Action item ▸ When you reach the line containing "(320, 263) = (286, 437): pink" in the entries below, start writing out each line exactly, and stop after the line containing "(833, 714) = (743, 143): orange".

Study material ▸
*** Begin section ***
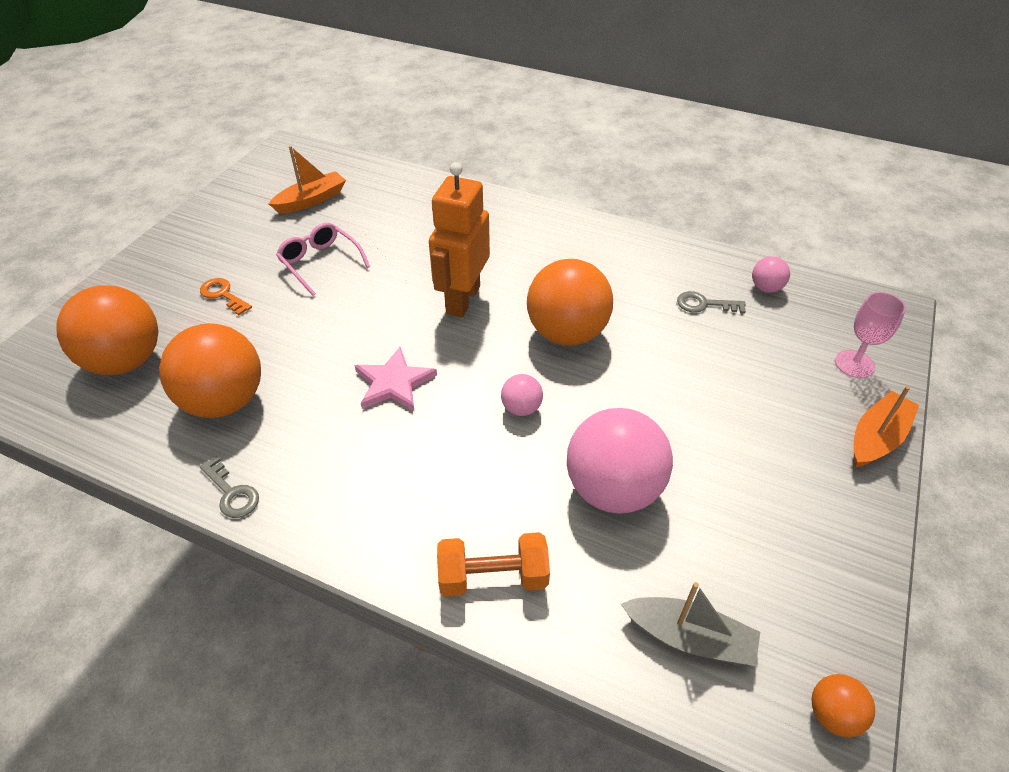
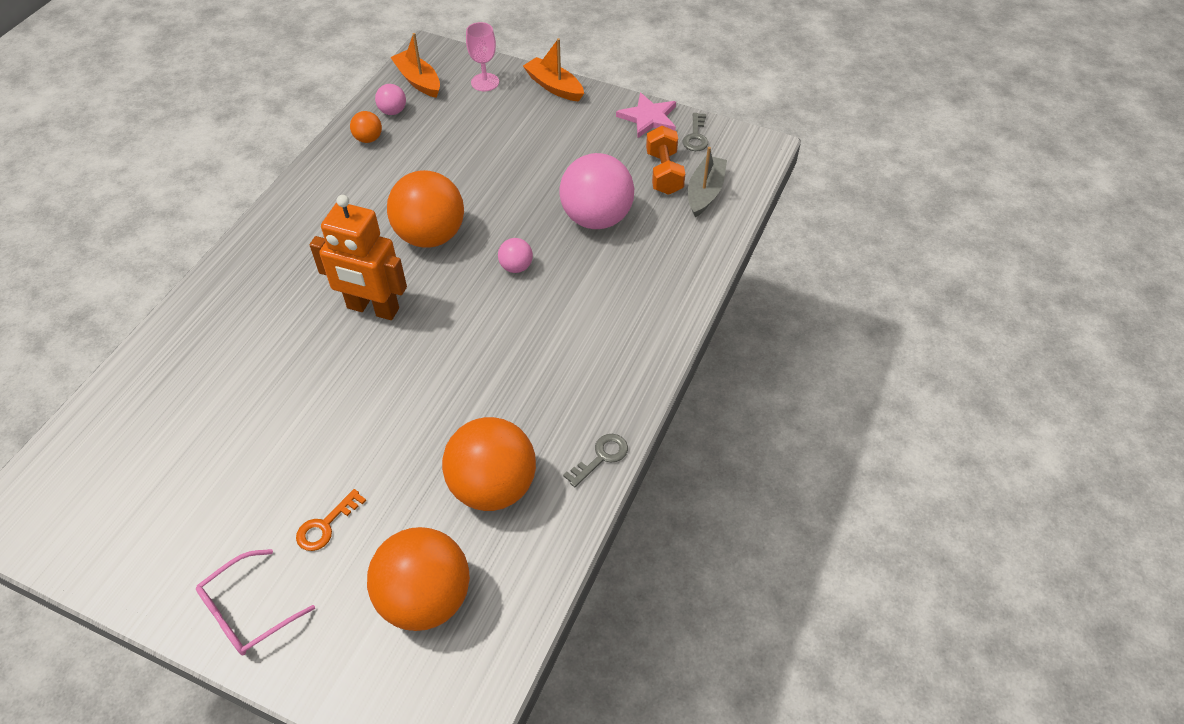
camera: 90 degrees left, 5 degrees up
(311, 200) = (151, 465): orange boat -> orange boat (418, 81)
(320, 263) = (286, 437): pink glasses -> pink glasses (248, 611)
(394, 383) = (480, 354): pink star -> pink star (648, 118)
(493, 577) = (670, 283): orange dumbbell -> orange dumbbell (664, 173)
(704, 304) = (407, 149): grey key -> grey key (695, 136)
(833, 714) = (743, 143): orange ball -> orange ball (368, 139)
*** End section ***
*** Begin section ***
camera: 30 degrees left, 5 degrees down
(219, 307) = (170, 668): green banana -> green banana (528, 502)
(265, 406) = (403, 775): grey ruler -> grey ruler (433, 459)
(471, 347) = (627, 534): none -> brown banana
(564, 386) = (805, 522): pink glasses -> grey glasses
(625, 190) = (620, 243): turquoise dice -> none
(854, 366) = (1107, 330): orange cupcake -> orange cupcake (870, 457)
*** End section ***
Task response ▸
(320, 263) = (286, 437): pink glasses -> pink glasses (248, 611)
(394, 383) = (480, 354): pink star -> pink star (648, 118)
(493, 577) = (670, 283): orange dumbbell -> orange dumbbell (664, 173)
(704, 304) = (407, 149): grey key -> grey key (695, 136)
(833, 714) = (743, 143): orange ball -> orange ball (368, 139)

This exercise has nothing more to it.